Exercise instructions =>
Among the records below, one line contains "green brick H1:H3"; copy that line and all that follow it, exactly as written.

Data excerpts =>

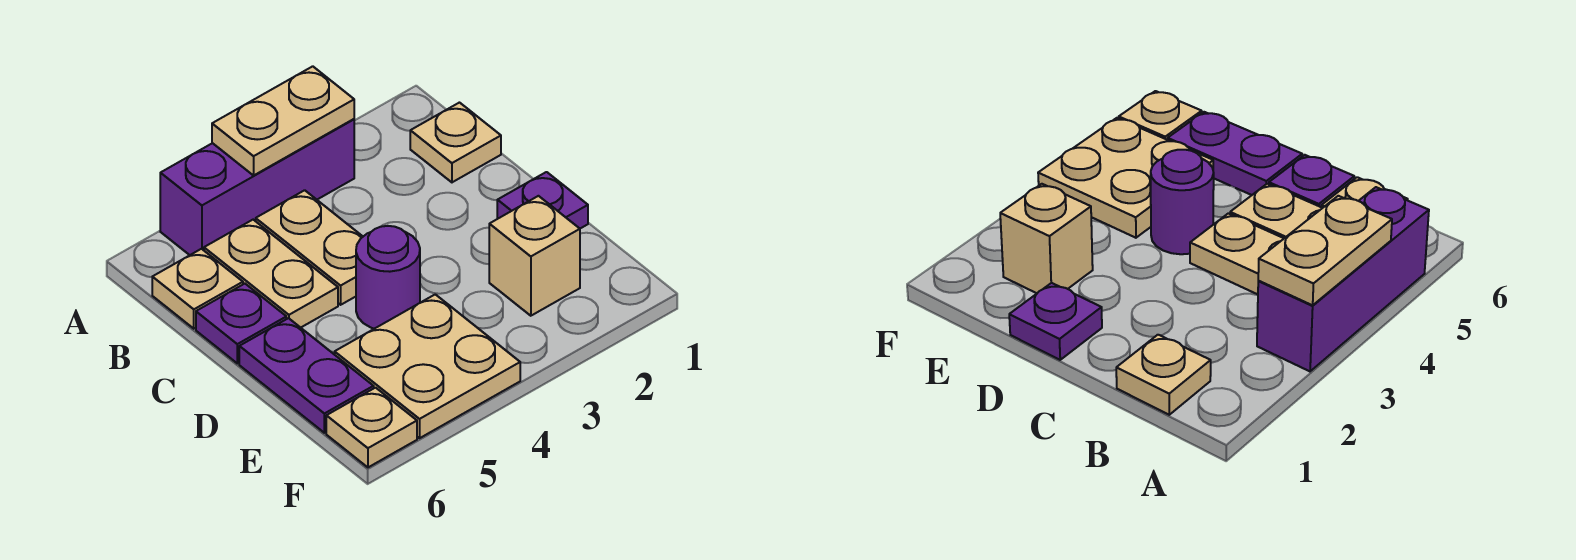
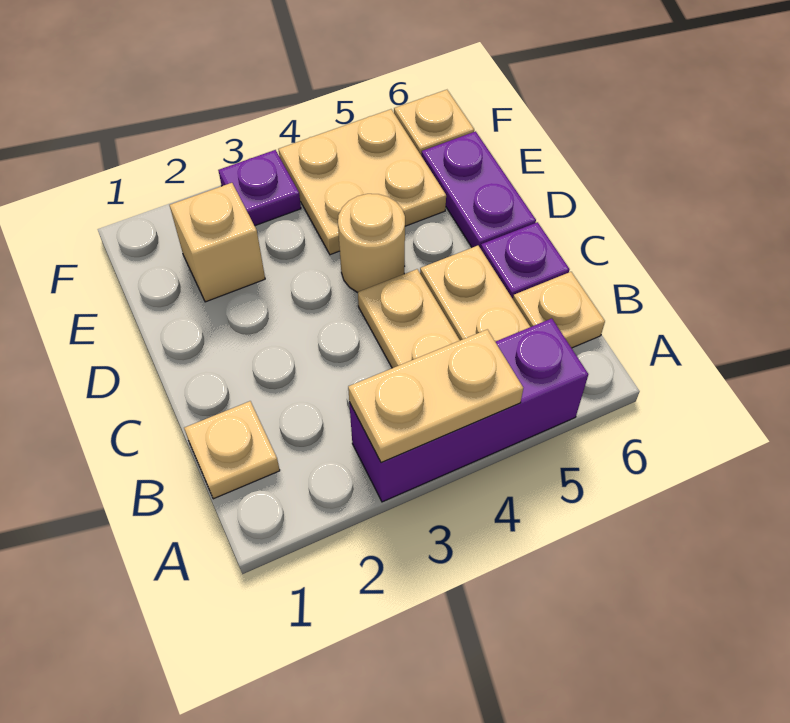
purple plate D1 level 1 -> purple plate F3 level 1
purple round brick D4 level 1 -> tan round brick D4 level 1

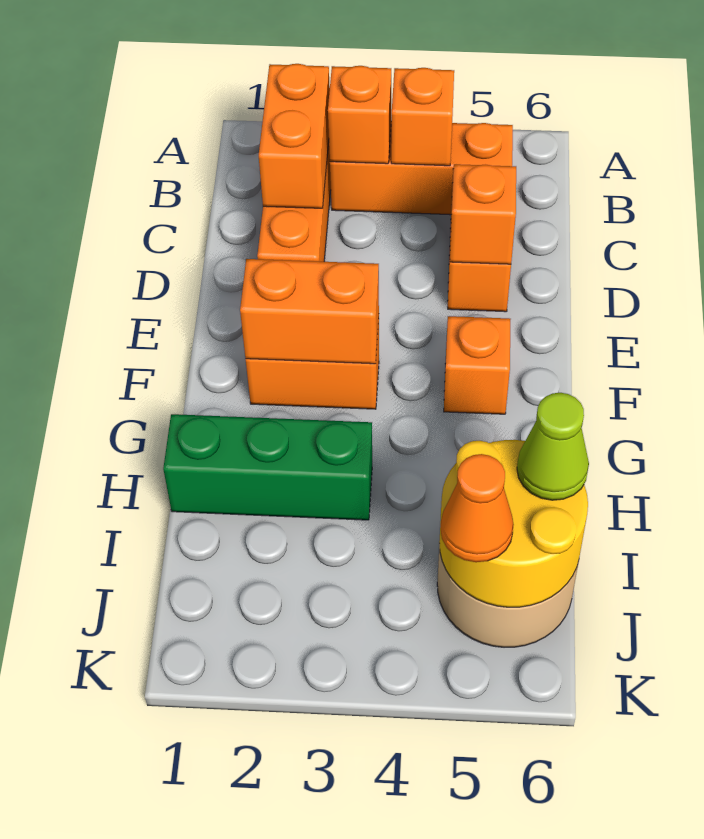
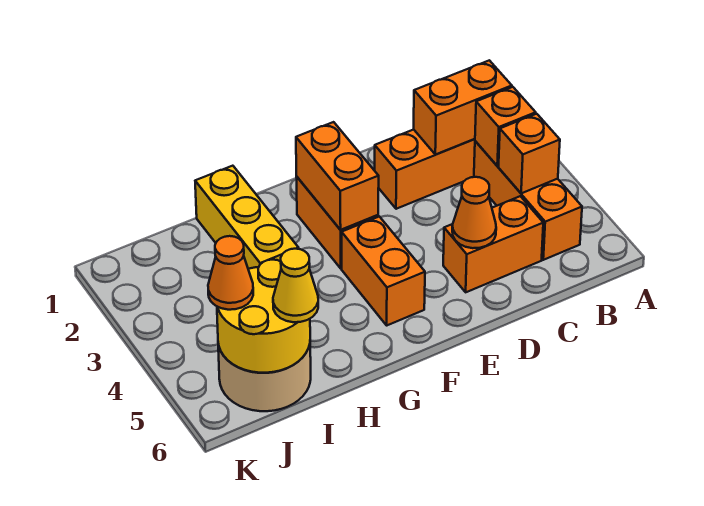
orange brick D5 level 2 -> orange cone D5 level 2
orange brick F5 level 1 -> orange brick F4:F5 level 1
green brick H1:H3 level 1 -> yellow brick H1:H3 level 1
lime cone I6 level 3 -> yellow cone I6 level 3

Output of the exercise =>
green brick H1:H3 level 1 -> yellow brick H1:H3 level 1
lime cone I6 level 3 -> yellow cone I6 level 3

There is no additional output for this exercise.